[Opening Source data section]

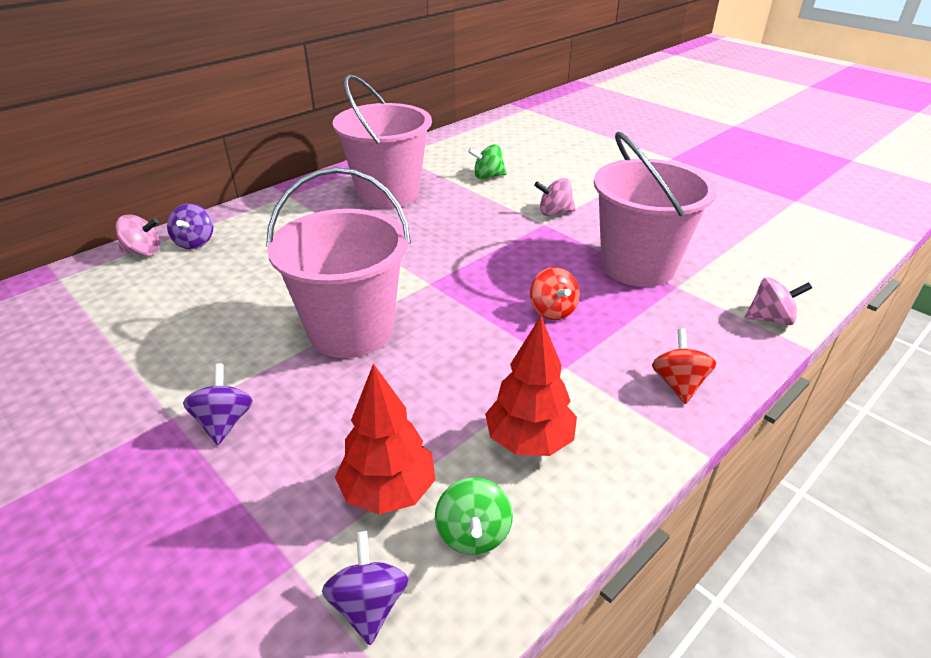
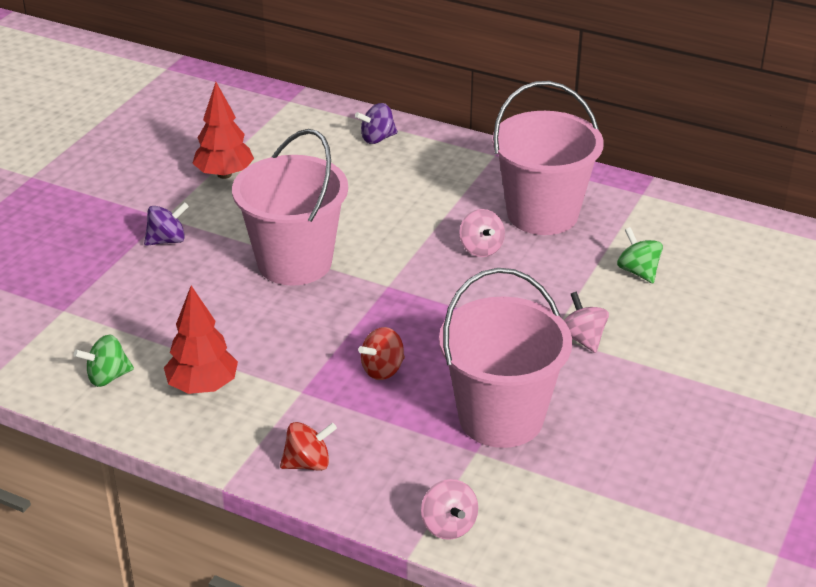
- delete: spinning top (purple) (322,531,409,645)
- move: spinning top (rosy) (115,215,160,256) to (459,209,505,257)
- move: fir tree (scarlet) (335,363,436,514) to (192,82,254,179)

[Closing Source data section]

* [Assigned task]:
Using the listing above, show each line with the word "move" in it.

* [Task result]:
- move: spinning top (rosy) (115,215,160,256) to (459,209,505,257)
- move: fir tree (scarlet) (335,363,436,514) to (192,82,254,179)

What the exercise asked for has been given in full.